[DESCRIPTION OF THE TASK]
Find the line containing "(207, 610) = (714, 347): red" in the records below. Copy exactly that line and each one after it, ending at the line containing "(561, 308) = (219, 126): purple pawn -> none", and nothing more.

(Before-and-after object listings)
┌────────

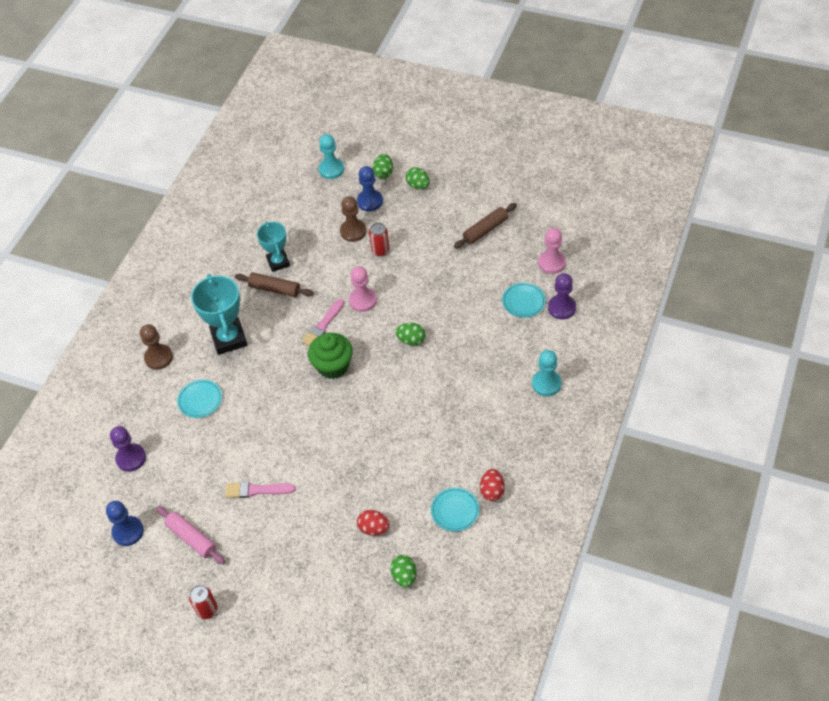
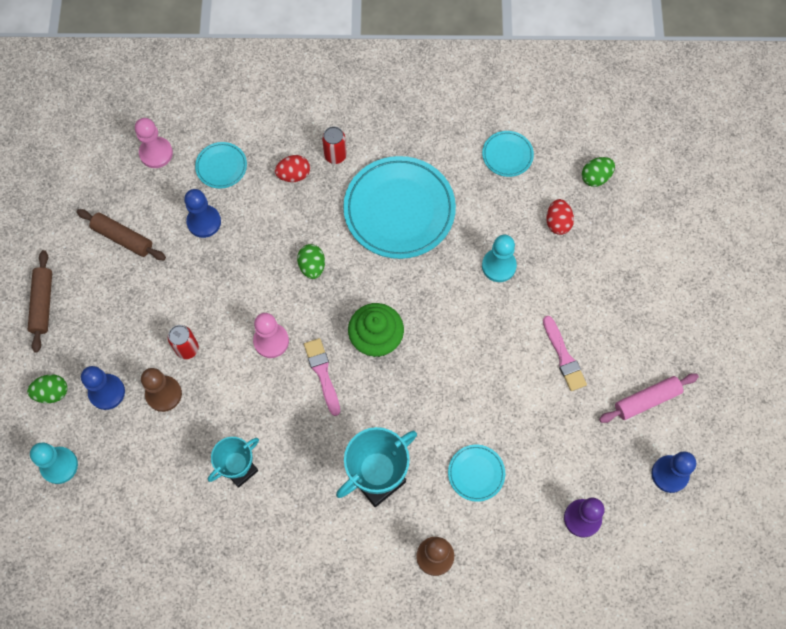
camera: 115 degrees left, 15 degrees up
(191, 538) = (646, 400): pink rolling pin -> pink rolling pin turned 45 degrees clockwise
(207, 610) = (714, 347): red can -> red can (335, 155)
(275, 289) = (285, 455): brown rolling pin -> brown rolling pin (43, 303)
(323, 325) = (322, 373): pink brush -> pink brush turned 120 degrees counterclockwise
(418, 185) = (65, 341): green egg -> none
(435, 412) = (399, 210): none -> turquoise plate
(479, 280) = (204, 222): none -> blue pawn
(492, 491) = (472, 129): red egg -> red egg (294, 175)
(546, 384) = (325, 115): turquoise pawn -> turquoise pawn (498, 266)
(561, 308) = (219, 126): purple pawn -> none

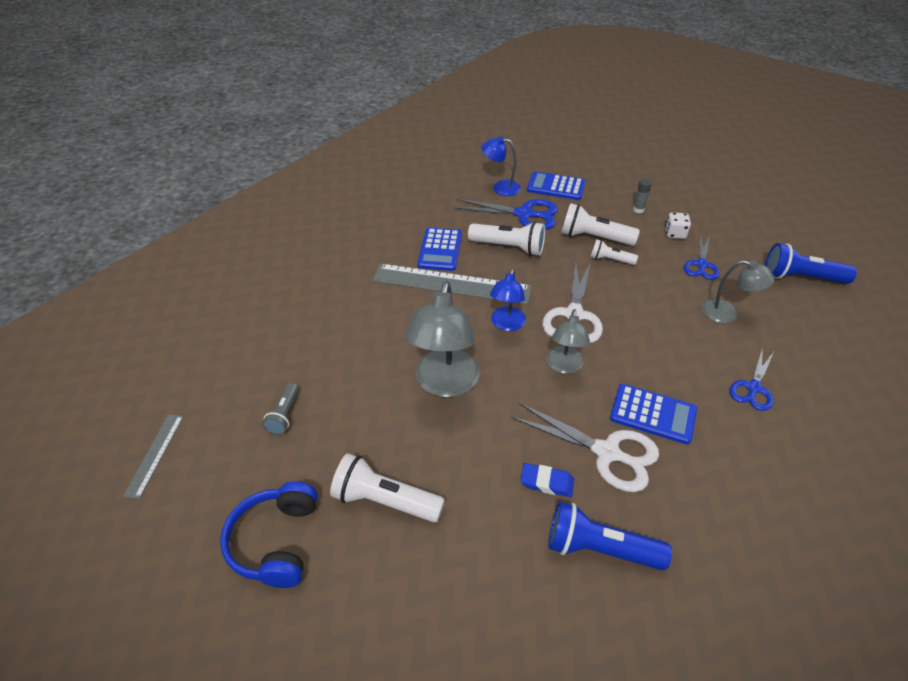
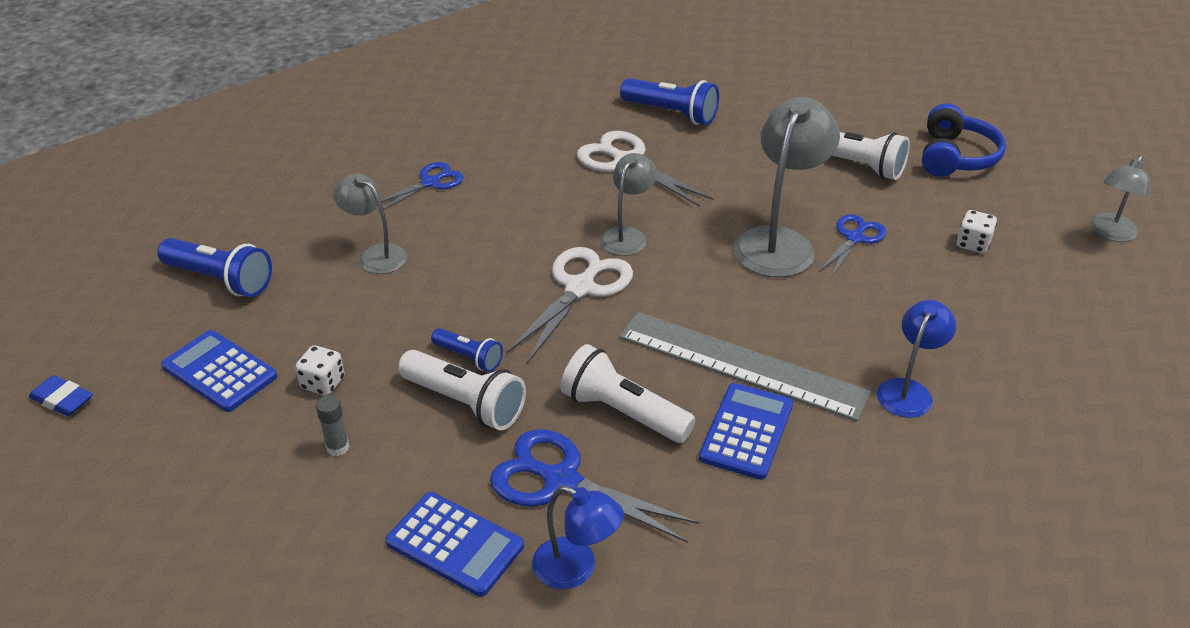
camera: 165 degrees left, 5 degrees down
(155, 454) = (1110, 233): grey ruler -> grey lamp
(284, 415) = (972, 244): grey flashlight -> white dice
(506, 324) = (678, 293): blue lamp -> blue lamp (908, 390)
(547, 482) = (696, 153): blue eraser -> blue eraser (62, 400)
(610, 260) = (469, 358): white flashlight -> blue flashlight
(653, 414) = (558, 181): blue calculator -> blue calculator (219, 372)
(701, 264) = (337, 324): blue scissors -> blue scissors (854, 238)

└────────

[SOLUTION TO THIS TASK]
(207, 610) = (714, 347): red can -> red can (335, 155)
(275, 289) = (285, 455): brown rolling pin -> brown rolling pin (43, 303)
(323, 325) = (322, 373): pink brush -> pink brush turned 120 degrees counterclockwise
(418, 185) = (65, 341): green egg -> none
(435, 412) = (399, 210): none -> turquoise plate
(479, 280) = (204, 222): none -> blue pawn
(492, 491) = (472, 129): red egg -> red egg (294, 175)
(546, 384) = (325, 115): turquoise pawn -> turquoise pawn (498, 266)
(561, 308) = (219, 126): purple pawn -> none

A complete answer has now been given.